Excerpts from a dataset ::
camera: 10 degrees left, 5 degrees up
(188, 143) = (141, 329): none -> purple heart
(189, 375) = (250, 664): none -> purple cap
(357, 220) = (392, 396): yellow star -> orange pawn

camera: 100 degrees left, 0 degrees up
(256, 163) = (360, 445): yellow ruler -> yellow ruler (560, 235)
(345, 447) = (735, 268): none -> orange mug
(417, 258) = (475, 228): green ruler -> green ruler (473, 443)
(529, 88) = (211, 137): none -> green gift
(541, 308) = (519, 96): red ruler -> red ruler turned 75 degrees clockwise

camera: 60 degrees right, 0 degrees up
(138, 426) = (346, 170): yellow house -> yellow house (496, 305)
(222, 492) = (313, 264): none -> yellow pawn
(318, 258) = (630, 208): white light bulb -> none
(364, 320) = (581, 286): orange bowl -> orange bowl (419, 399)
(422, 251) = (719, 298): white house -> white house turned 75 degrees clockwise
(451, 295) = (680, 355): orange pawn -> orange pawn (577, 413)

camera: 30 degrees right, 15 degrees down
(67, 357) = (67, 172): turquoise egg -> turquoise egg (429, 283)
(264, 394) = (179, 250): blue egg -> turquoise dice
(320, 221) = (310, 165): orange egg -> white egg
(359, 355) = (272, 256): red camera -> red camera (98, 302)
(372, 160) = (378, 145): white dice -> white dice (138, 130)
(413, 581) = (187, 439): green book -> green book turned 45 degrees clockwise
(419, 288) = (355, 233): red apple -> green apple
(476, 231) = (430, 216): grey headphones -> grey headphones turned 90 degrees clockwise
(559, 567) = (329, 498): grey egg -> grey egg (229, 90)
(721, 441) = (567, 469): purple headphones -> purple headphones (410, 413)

Task item :: Each line of the entries above that includes "pawn" counts once; state how many such lines there are, with the number as the only answer.

Exercise output :: 3